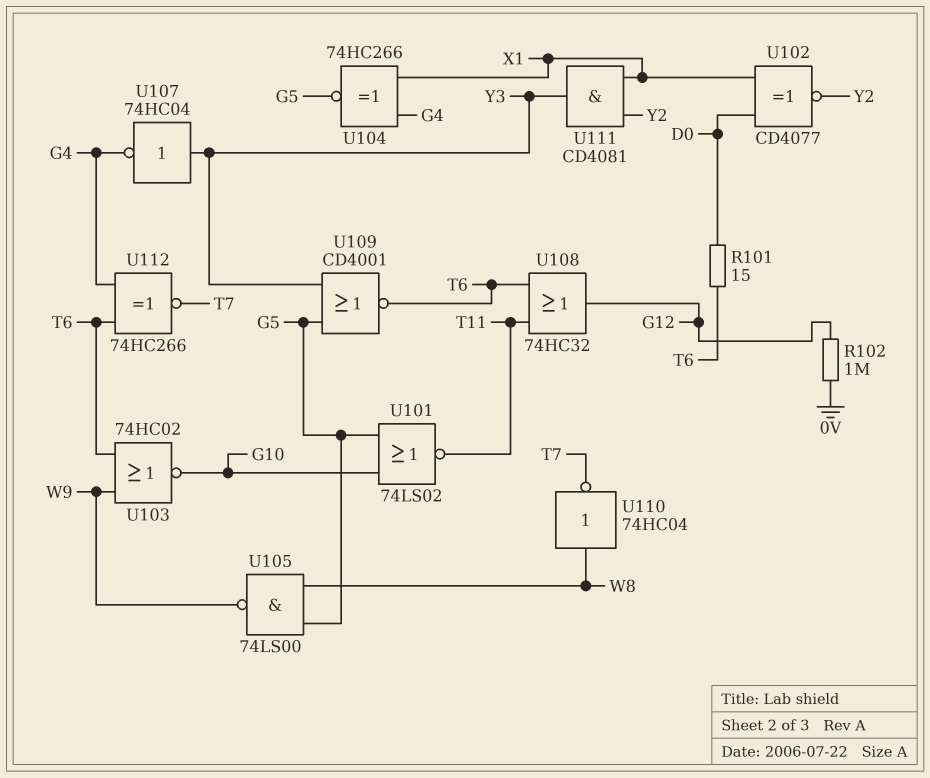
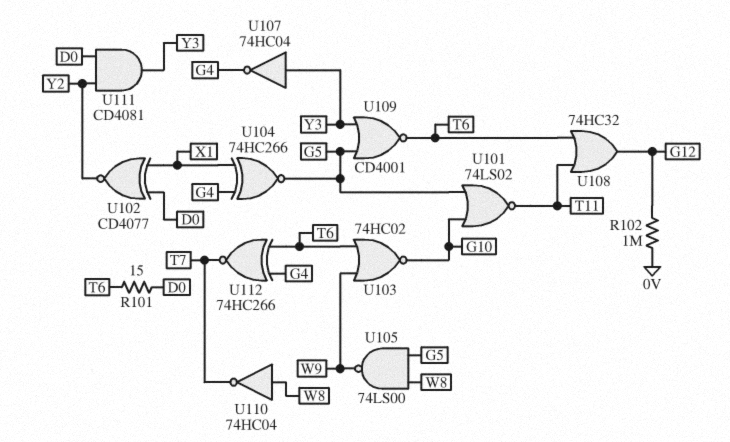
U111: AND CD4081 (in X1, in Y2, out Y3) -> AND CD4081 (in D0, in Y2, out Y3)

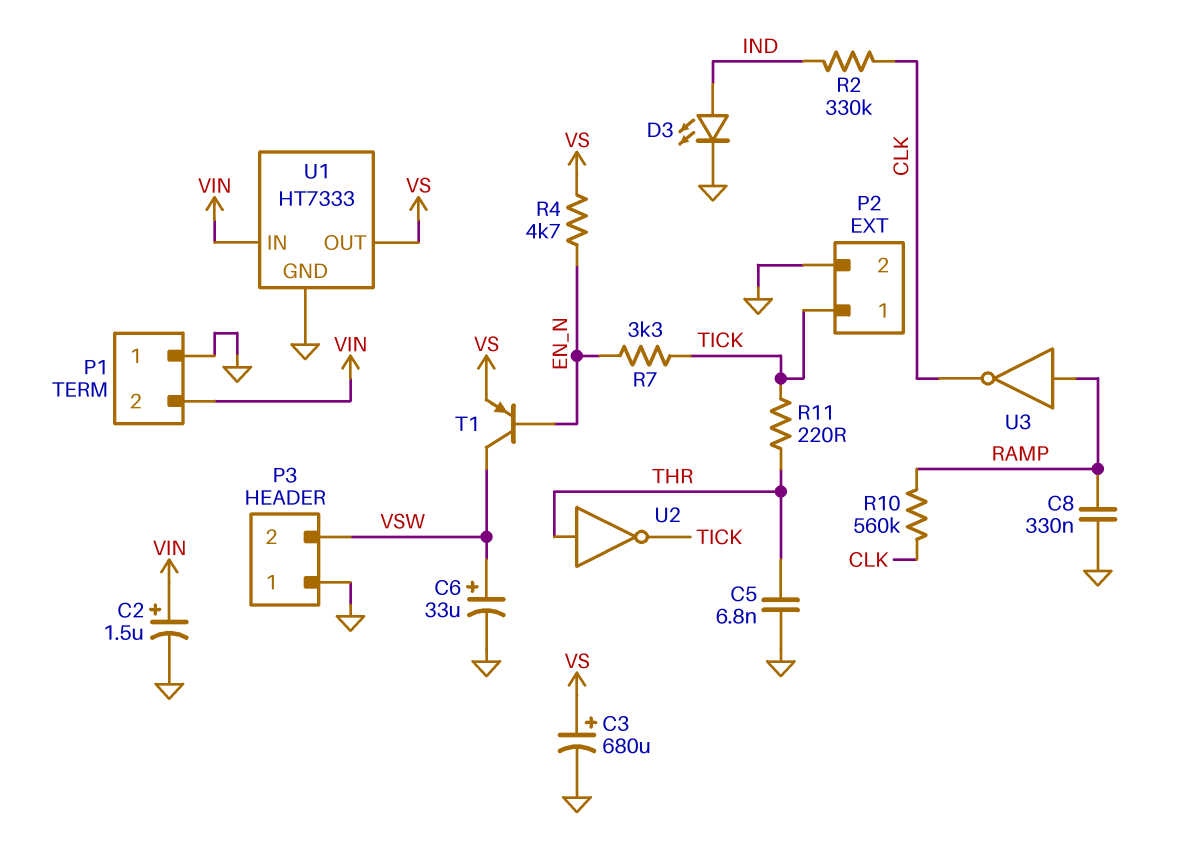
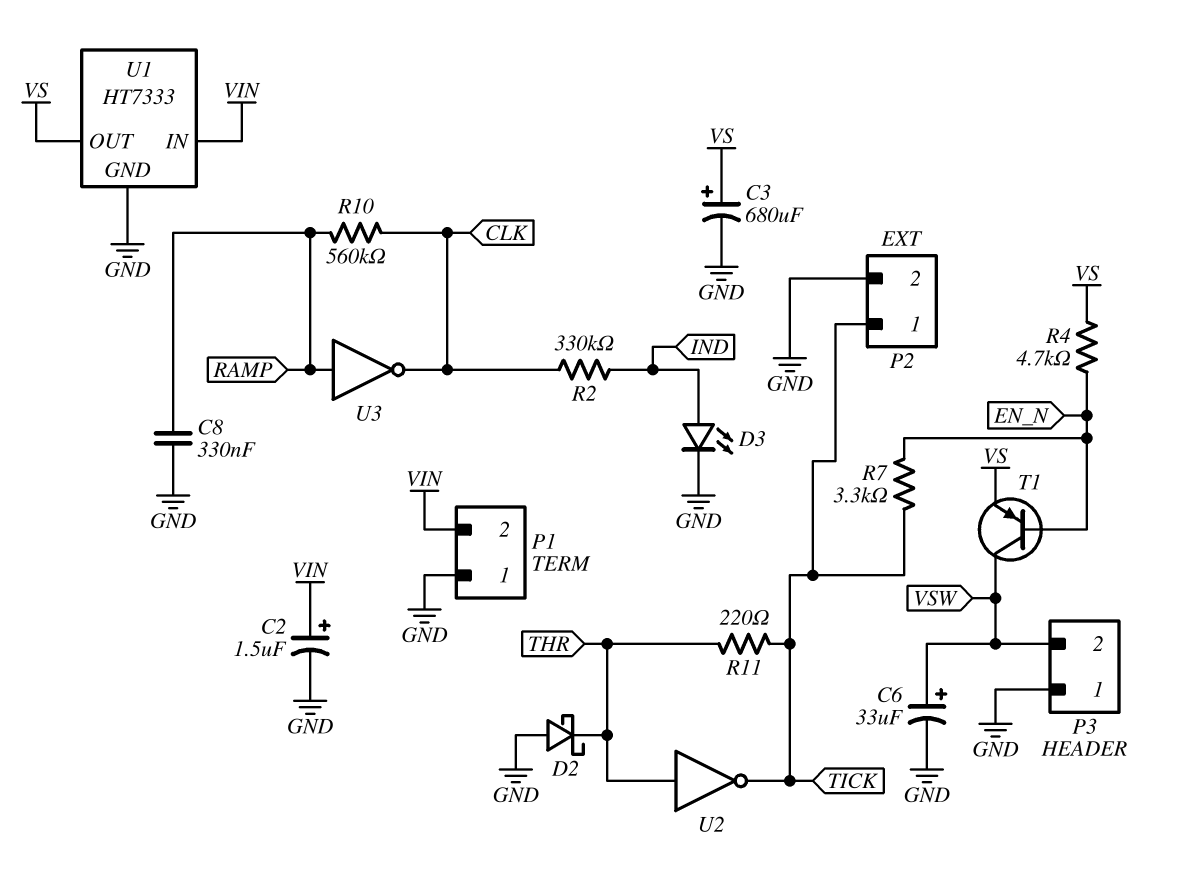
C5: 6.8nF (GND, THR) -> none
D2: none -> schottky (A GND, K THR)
--
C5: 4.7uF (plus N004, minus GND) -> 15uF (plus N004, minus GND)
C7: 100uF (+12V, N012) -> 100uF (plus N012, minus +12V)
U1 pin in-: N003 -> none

* **What you will do**
Reproduce, exactly and only, the lines of the records above starting at the line with "U111: AND CD4081" and ending at the line with "D2: none -> schottky (A GND, K THR)", both included. Leave every picture out.

* **Completed task**
U111: AND CD4081 (in X1, in Y2, out Y3) -> AND CD4081 (in D0, in Y2, out Y3)

C5: 6.8nF (GND, THR) -> none
D2: none -> schottky (A GND, K THR)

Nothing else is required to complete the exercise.